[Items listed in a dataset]
[Start of Attachment]

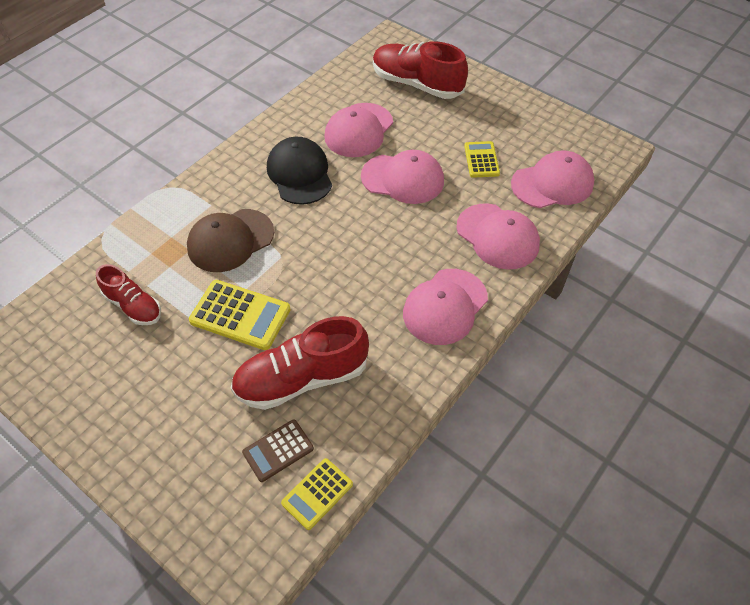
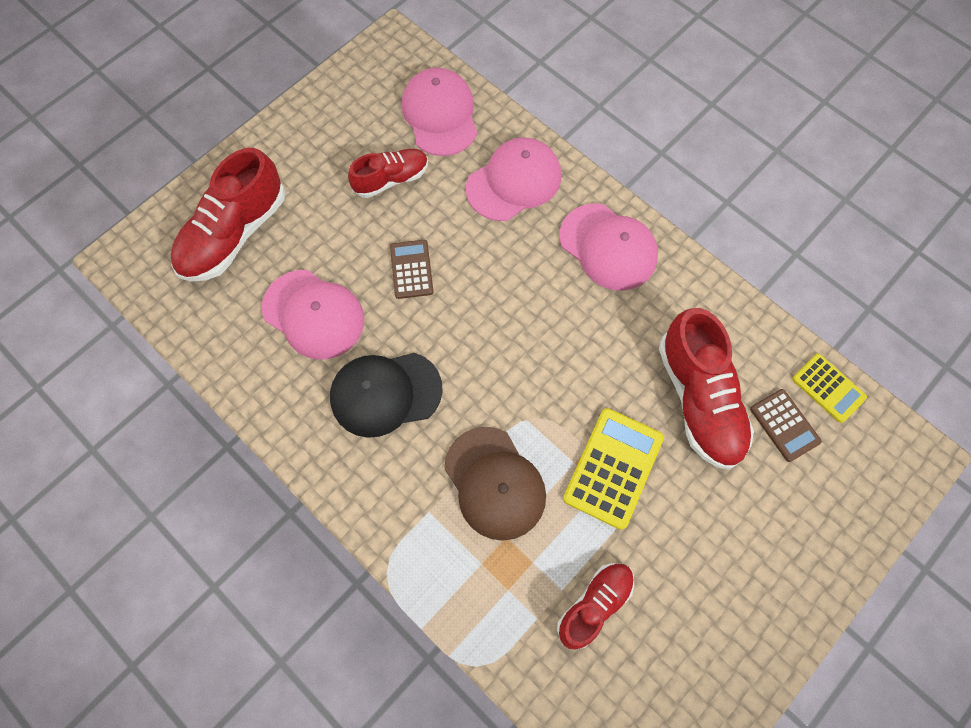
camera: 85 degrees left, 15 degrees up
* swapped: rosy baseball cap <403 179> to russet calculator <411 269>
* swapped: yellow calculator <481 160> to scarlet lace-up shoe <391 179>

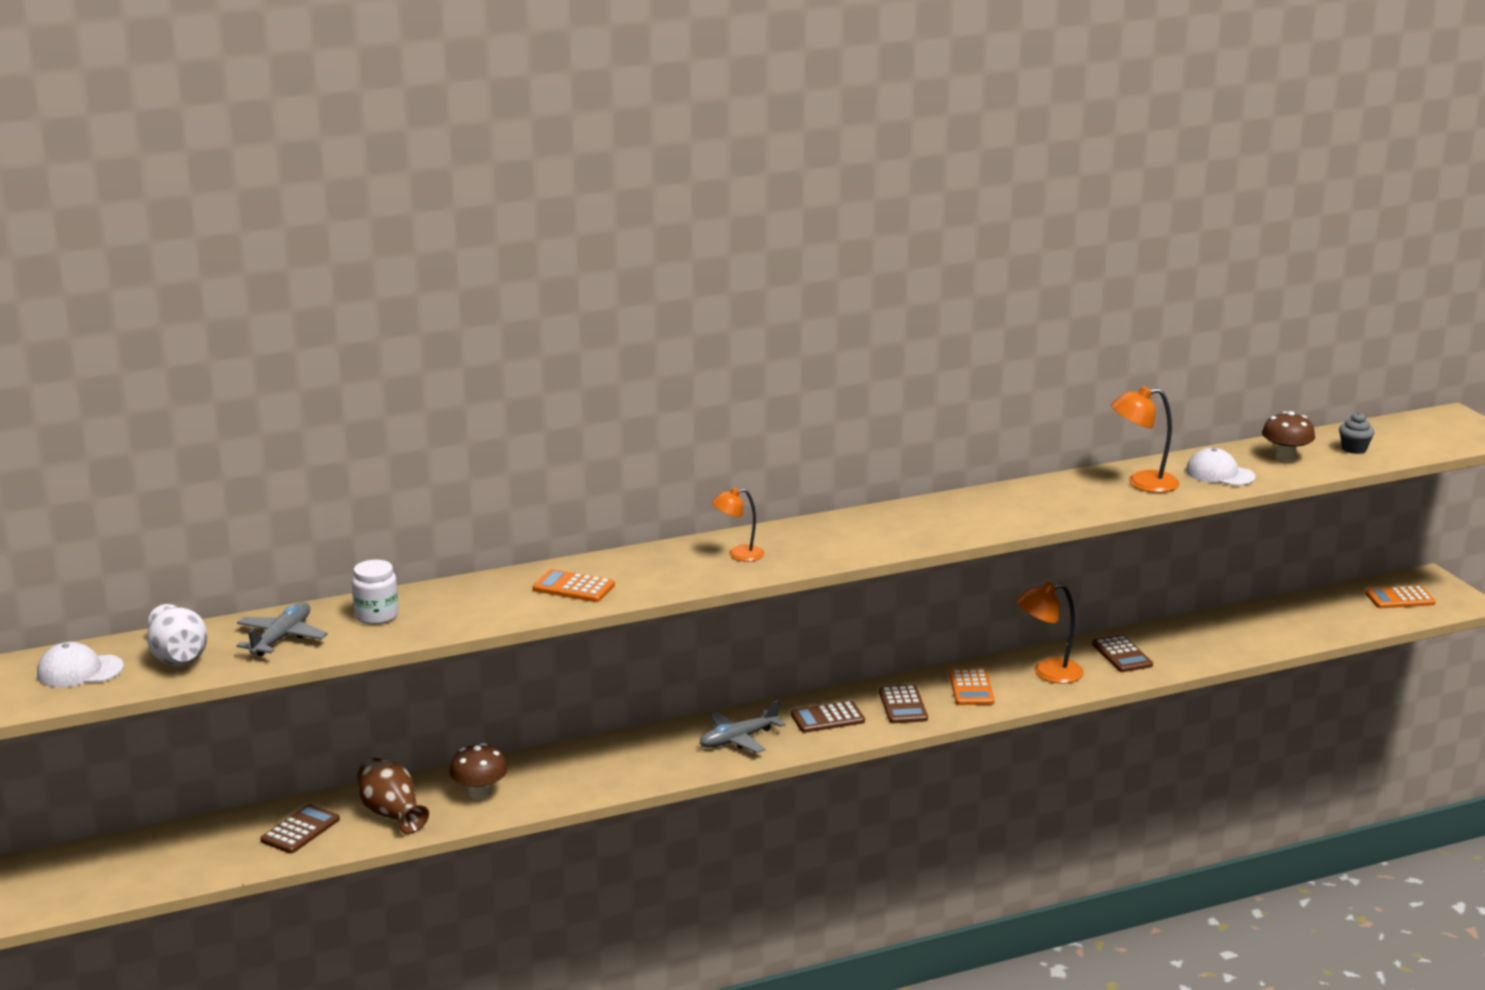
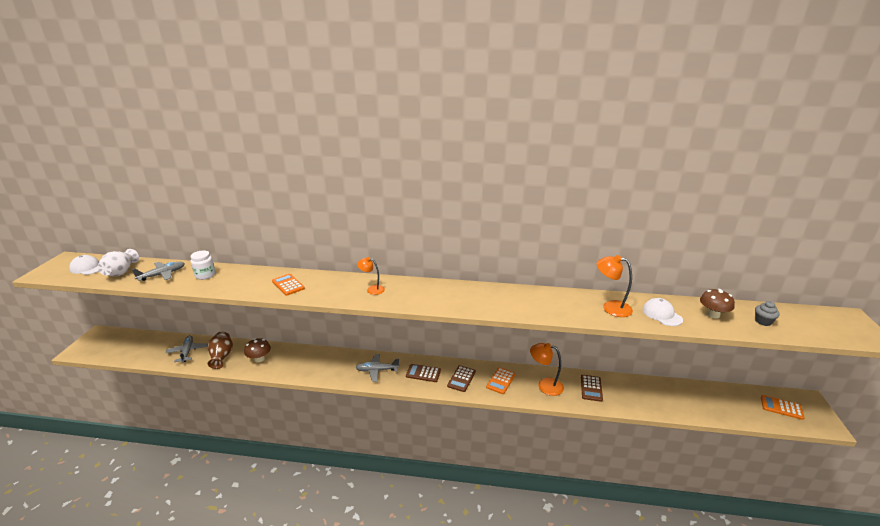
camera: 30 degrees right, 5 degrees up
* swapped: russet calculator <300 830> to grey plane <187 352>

[End of Attachment]

Problem to solve: Say again, word for word, every line from the one with "calculator <411 269>" through the last line of the data above, minus the pictures.

Finished exercise:
* swapped: rosy baseball cap <403 179> to russet calculator <411 269>
* swapped: yellow calculator <481 160> to scarlet lace-up shoe <391 179>

camera: 30 degrees right, 5 degrees up
* swapped: russet calculator <300 830> to grey plane <187 352>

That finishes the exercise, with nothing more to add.